- ASSIGNMENT:
The "R201: none -> 1.6k (+5V, RESET)" line through the end of the listing below is what to set down, word for word, and nothing else.

- SOURCE MATERIAL:
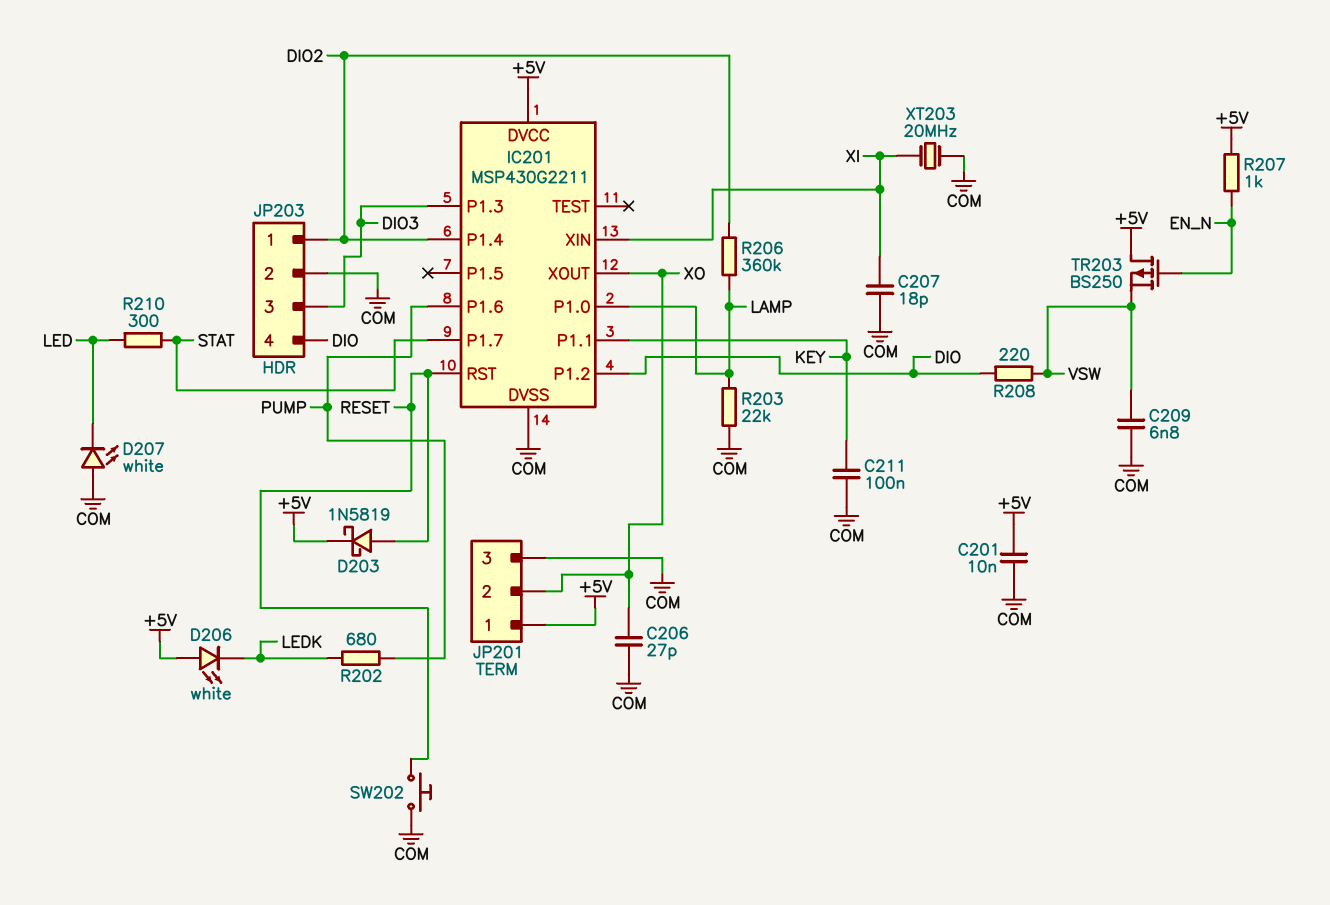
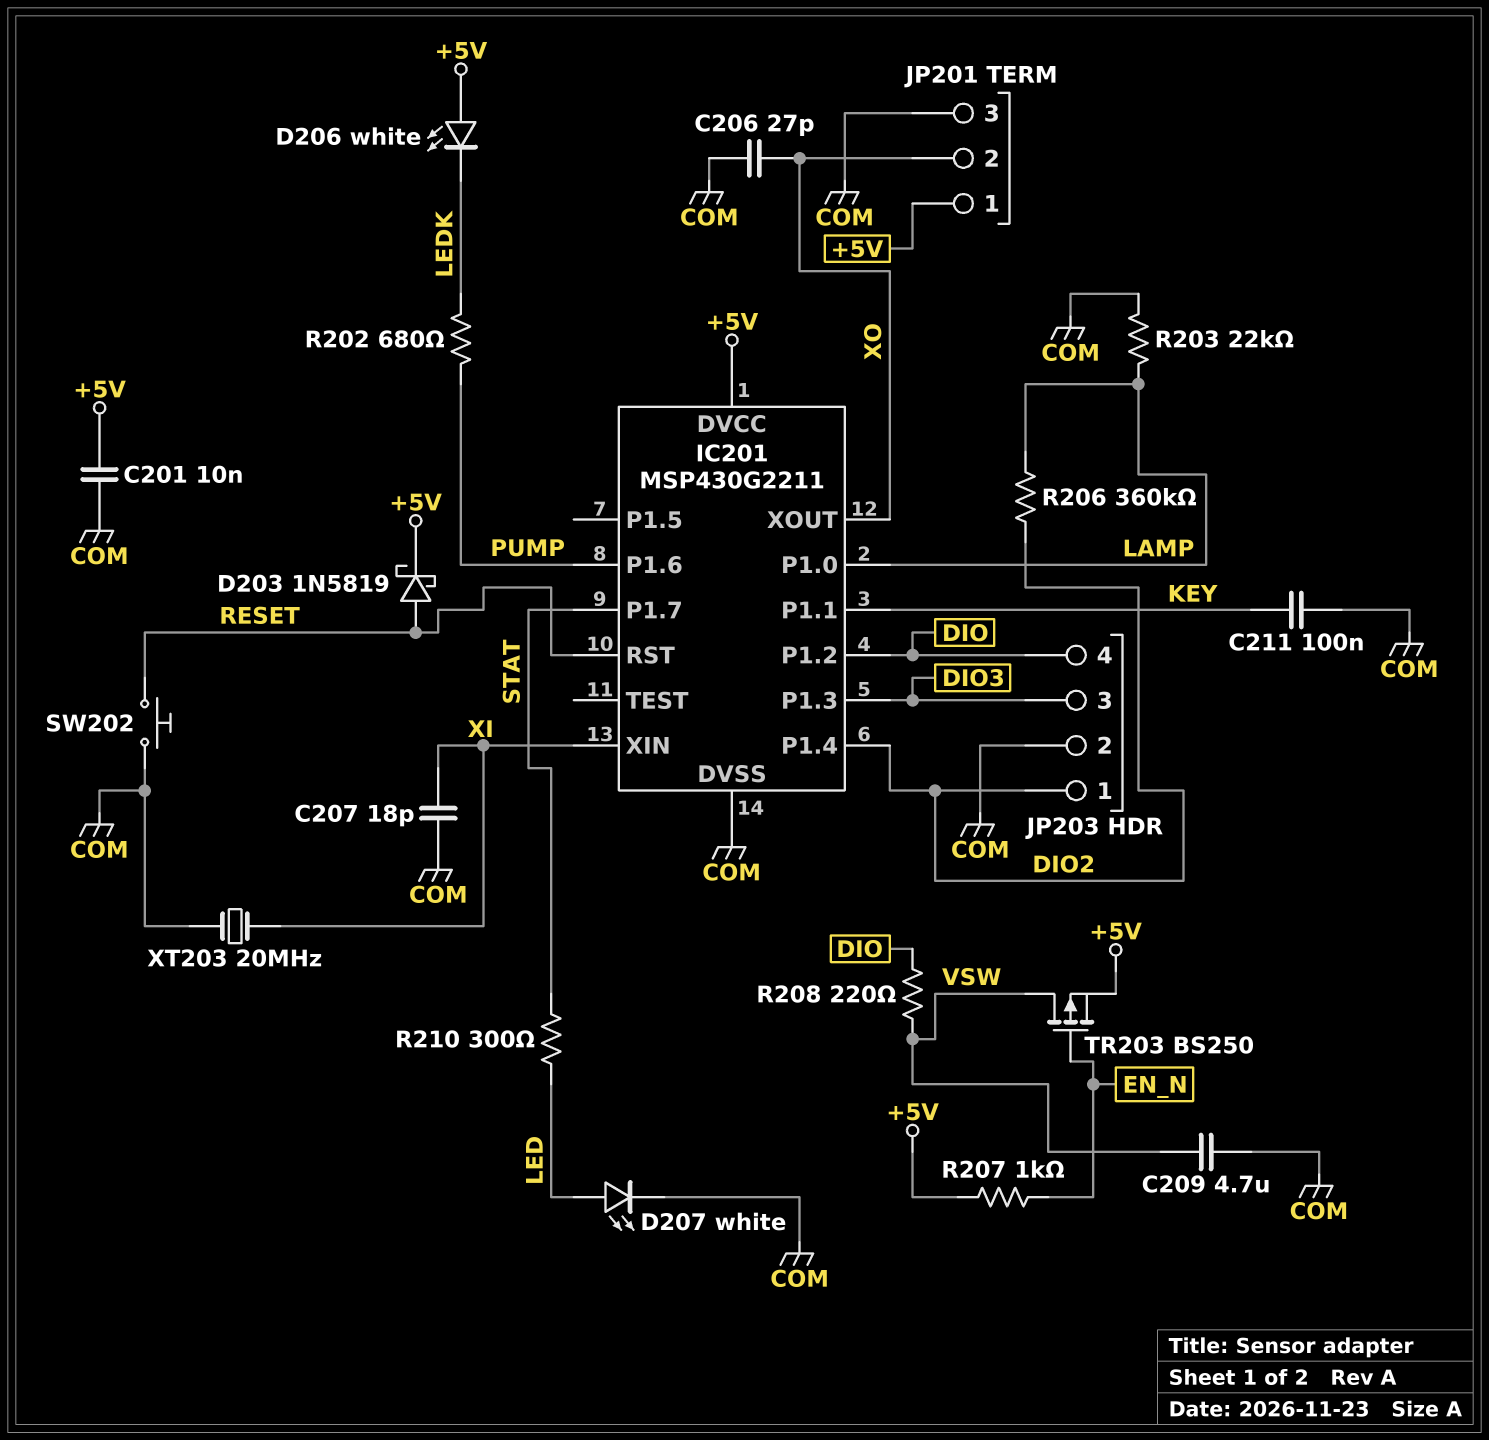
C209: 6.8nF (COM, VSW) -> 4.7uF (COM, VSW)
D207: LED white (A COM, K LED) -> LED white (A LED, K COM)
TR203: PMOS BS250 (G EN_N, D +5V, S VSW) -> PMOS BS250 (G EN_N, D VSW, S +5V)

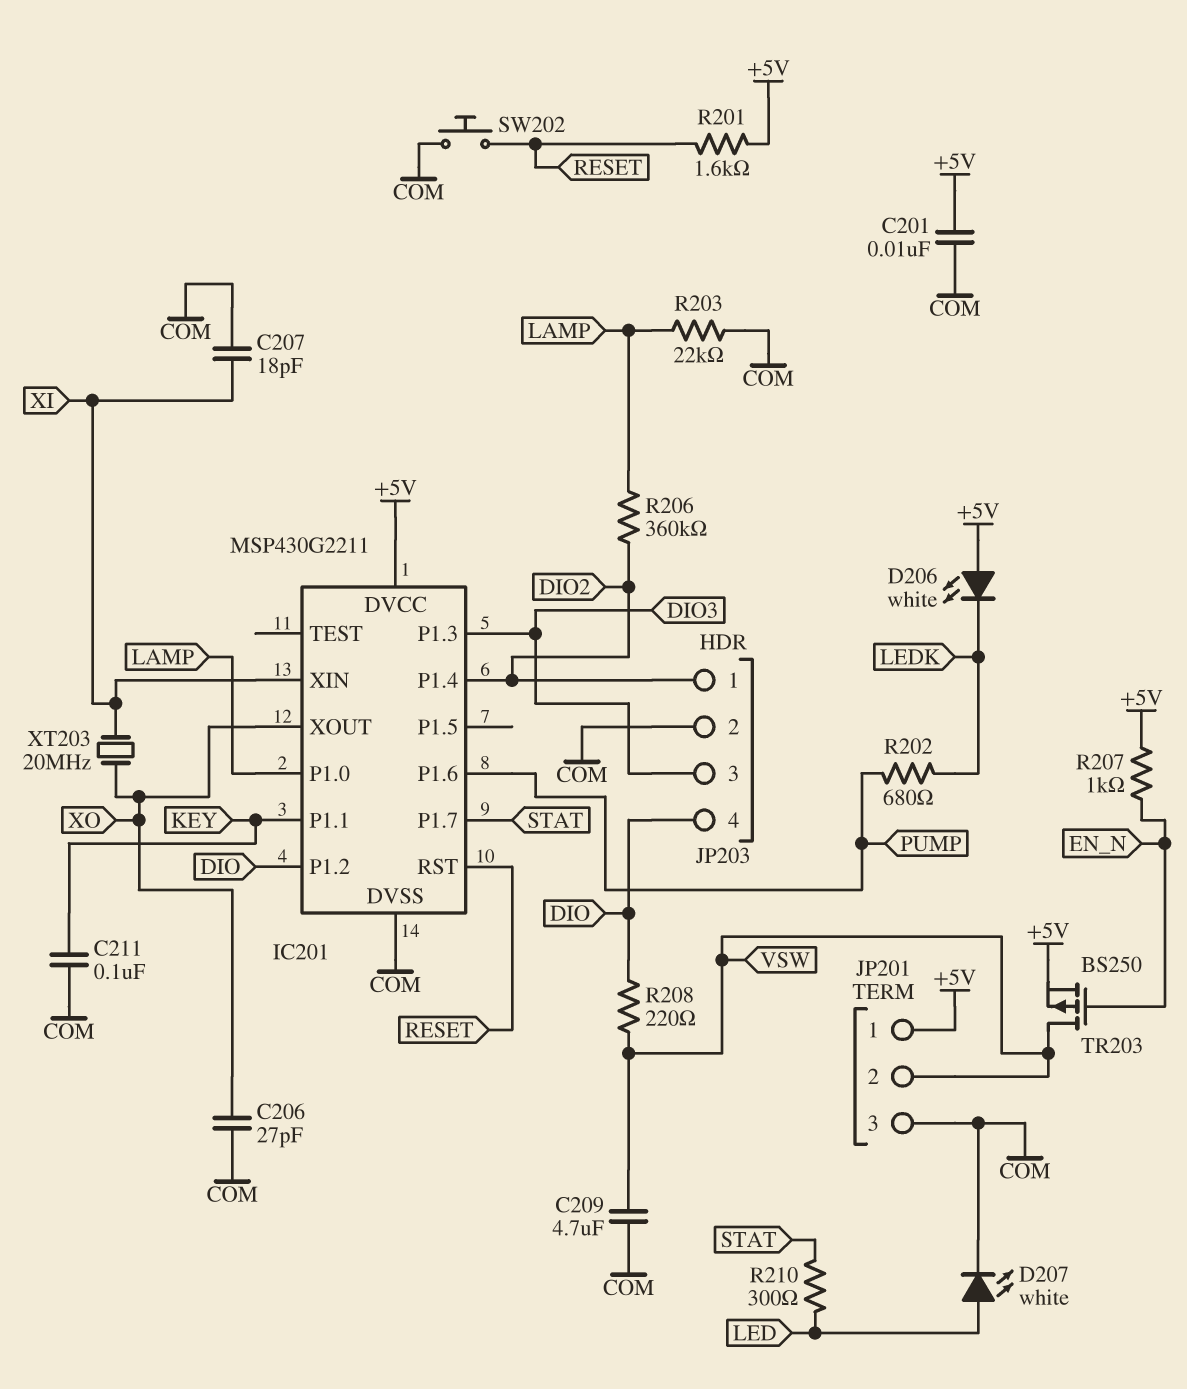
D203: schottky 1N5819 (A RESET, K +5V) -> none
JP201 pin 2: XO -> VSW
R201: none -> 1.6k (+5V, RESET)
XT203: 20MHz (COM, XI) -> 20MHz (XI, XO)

- EXERCISE SOLUTION:
R201: none -> 1.6k (+5V, RESET)
XT203: 20MHz (COM, XI) -> 20MHz (XI, XO)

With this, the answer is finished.